══ Material provided

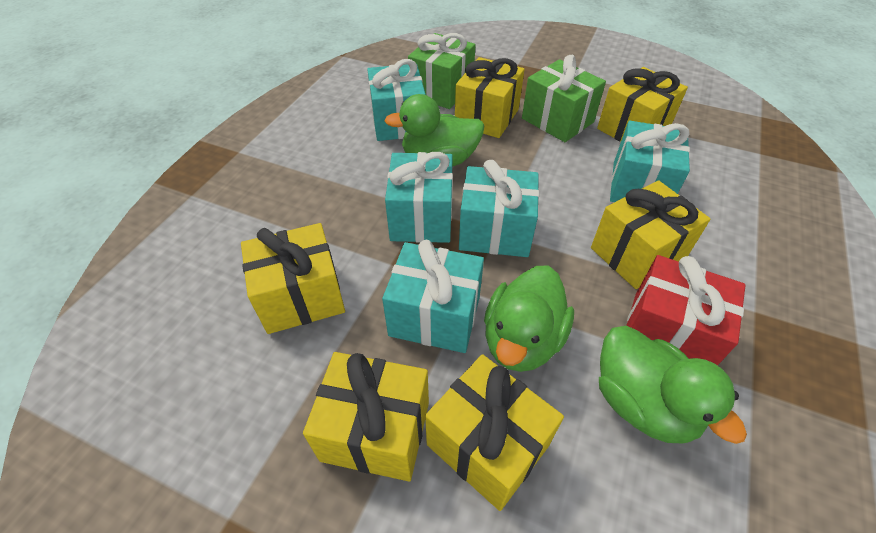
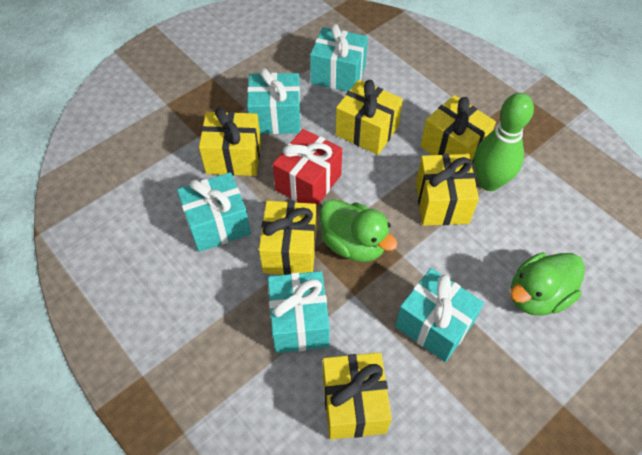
green bowling pin: 0 -> 1
green duck: 3 -> 2
green gift: 2 -> 0

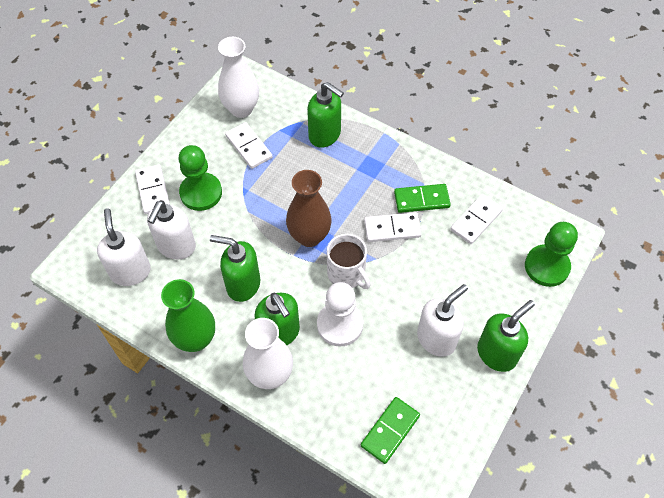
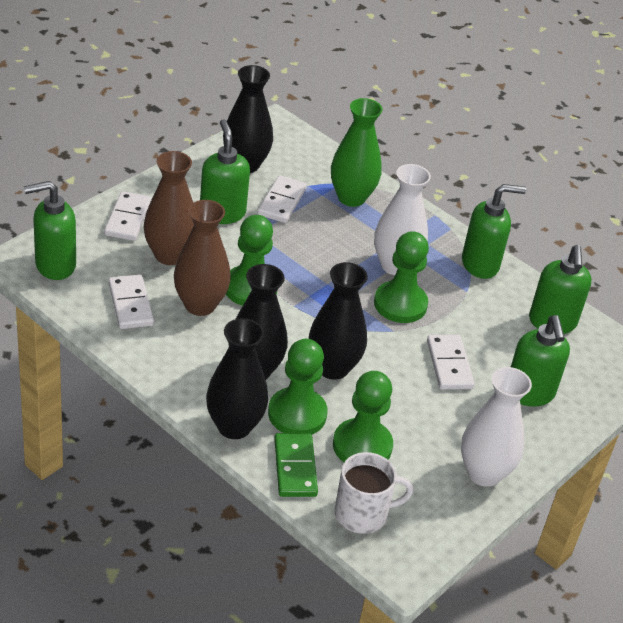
black vase: 0 -> 4
brown vase: 1 -> 2
green domino: 2 -> 1
green pawn: 2 -> 4
green soap dispenser: 4 -> 5
white pawn: 1 -> 0
white soap dispenser: 3 -> 0

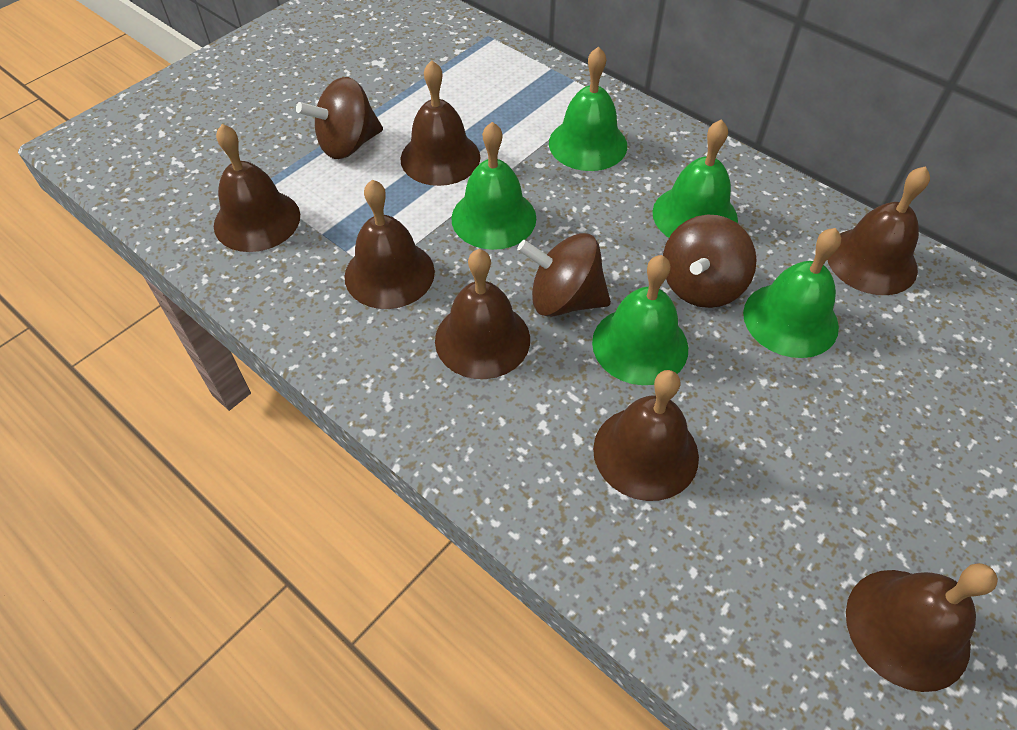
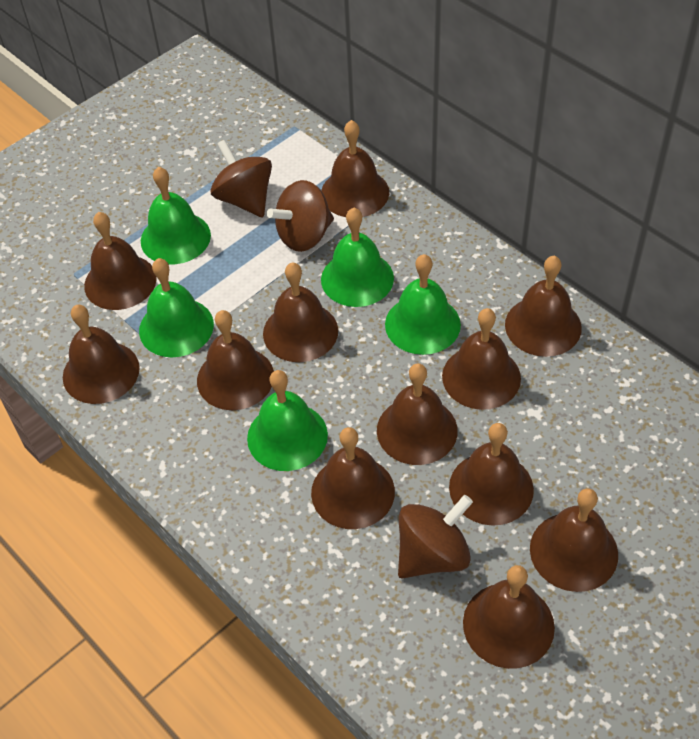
brown bell: 7 -> 12

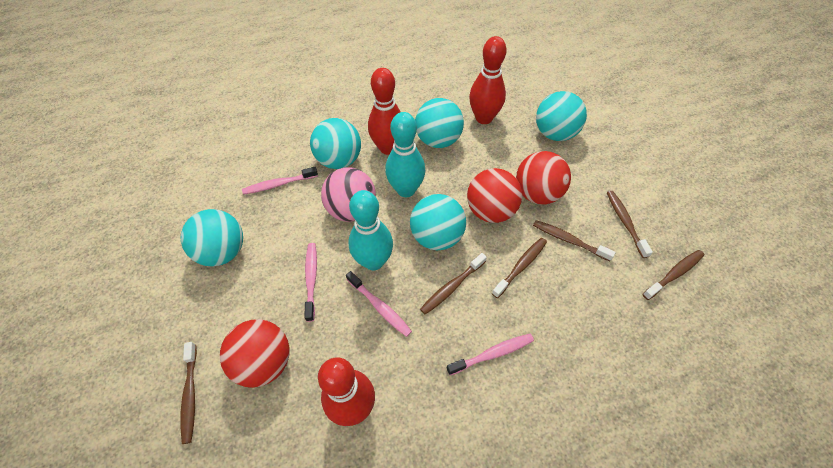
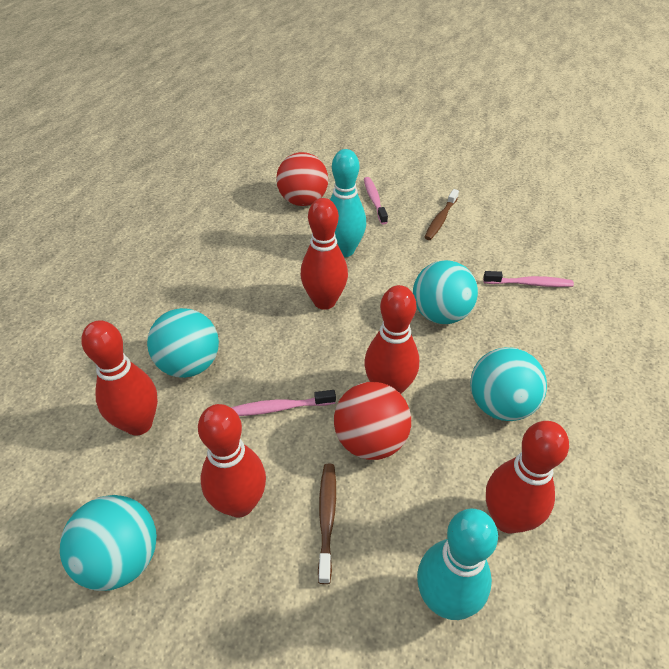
brown toothbrush: 6 -> 2
pink ball: 1 -> 0
pink toothbrush: 4 -> 3
red ball: 3 -> 2
red bowling pin: 3 -> 5
turquoise ball: 5 -> 4

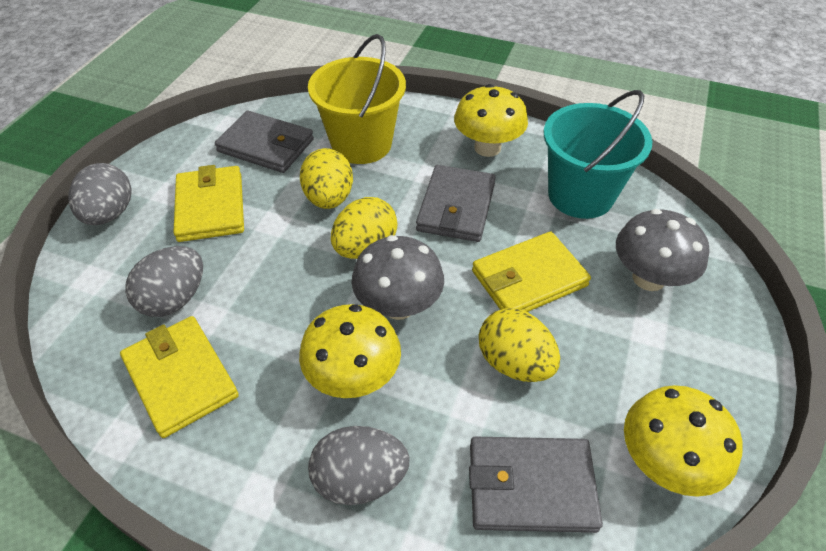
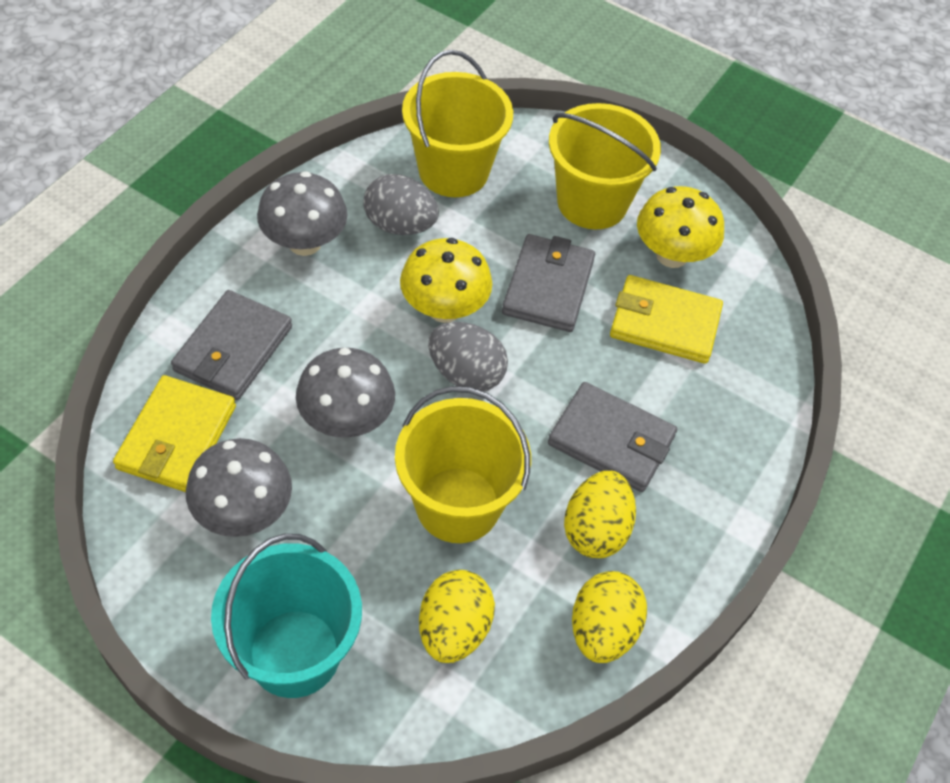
grey egg: 3 -> 2
grey mushroom: 2 -> 3
yellow bucket: 1 -> 3
yellow mushroom: 3 -> 2
yellow wallet: 3 -> 2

════

*Work item:*
The reply must match the records exactly, apart from the pictures, which are left out.

*Task output:*
green bowling pin: 0 -> 1
green duck: 3 -> 2
green gift: 2 -> 0

black vase: 0 -> 4
brown vase: 1 -> 2
green domino: 2 -> 1
green pawn: 2 -> 4
green soap dispenser: 4 -> 5
white pawn: 1 -> 0
white soap dispenser: 3 -> 0

brown bell: 7 -> 12

brown toothbrush: 6 -> 2
pink ball: 1 -> 0
pink toothbrush: 4 -> 3
red ball: 3 -> 2
red bowling pin: 3 -> 5
turquoise ball: 5 -> 4

grey egg: 3 -> 2
grey mushroom: 2 -> 3
yellow bucket: 1 -> 3
yellow mushroom: 3 -> 2
yellow wallet: 3 -> 2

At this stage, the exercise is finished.